Starting at the line with "Find all instances", transcribe each line through the final one, both included, and add nothing.
--- Start The input ---
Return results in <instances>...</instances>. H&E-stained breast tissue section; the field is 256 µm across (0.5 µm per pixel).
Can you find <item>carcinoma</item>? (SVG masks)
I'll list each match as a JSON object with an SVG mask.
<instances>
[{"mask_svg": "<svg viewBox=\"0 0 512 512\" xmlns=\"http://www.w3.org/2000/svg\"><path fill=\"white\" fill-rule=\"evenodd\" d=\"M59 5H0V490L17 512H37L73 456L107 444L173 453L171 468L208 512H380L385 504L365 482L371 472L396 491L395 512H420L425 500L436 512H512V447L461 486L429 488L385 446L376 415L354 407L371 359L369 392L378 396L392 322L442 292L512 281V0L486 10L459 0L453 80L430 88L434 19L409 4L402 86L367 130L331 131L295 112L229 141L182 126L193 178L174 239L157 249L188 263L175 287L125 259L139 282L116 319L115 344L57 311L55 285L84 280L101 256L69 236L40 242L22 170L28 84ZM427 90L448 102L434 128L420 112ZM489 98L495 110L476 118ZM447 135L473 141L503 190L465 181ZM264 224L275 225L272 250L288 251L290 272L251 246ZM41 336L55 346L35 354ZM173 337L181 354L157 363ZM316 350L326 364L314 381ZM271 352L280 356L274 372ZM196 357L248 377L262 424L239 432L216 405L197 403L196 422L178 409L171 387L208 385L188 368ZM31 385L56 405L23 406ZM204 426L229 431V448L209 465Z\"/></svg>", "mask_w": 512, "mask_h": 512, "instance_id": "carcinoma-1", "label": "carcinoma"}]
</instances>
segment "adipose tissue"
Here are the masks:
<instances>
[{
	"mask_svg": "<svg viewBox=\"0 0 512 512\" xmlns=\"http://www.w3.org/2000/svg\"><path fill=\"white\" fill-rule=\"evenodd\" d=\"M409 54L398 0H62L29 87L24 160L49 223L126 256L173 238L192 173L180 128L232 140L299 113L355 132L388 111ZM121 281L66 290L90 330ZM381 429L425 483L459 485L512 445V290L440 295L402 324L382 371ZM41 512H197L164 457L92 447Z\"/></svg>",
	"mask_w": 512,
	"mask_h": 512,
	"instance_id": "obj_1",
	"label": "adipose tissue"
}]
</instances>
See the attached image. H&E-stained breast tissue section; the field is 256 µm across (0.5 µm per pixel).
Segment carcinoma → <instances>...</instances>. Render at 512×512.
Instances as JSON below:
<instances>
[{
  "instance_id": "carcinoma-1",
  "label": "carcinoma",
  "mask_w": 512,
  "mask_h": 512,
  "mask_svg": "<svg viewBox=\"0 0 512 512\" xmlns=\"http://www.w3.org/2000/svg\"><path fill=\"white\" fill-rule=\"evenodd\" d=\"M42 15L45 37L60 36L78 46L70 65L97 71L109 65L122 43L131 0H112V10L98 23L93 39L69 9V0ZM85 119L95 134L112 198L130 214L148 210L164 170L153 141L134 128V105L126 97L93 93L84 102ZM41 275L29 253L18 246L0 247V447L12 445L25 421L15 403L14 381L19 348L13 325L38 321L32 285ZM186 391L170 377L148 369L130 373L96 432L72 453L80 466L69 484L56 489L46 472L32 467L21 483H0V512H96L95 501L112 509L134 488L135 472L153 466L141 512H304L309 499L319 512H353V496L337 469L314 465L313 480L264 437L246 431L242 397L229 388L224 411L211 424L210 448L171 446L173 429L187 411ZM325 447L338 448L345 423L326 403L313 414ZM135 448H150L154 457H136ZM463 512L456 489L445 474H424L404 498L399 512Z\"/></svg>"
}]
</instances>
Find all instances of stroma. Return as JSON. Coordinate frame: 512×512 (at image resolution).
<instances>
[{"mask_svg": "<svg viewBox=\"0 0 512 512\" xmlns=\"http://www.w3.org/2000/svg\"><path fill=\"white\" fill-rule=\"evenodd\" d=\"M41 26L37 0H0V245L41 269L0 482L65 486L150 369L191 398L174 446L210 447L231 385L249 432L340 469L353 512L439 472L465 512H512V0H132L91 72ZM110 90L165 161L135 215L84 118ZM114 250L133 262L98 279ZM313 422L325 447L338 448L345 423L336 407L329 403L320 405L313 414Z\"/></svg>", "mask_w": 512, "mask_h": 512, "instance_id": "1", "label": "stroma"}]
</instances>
--- End The input ---
• Finished task:
Find all instances of stroma. Return as JSON. Coordinate frame: 512×512 (at image resolution).
<instances>
[{"mask_svg": "<svg viewBox=\"0 0 512 512\" xmlns=\"http://www.w3.org/2000/svg\"><path fill=\"white\" fill-rule=\"evenodd\" d=\"M41 26L37 0H0V245L41 269L0 482L65 486L150 369L191 398L174 446L210 447L231 385L249 432L340 469L353 512L439 472L465 512H512V0H132L91 72ZM110 90L165 161L135 215L84 118ZM114 250L133 262L98 279ZM313 422L325 447L338 448L345 423L336 407L329 403L320 405L313 414Z\"/></svg>", "mask_w": 512, "mask_h": 512, "instance_id": "1", "label": "stroma"}]
</instances>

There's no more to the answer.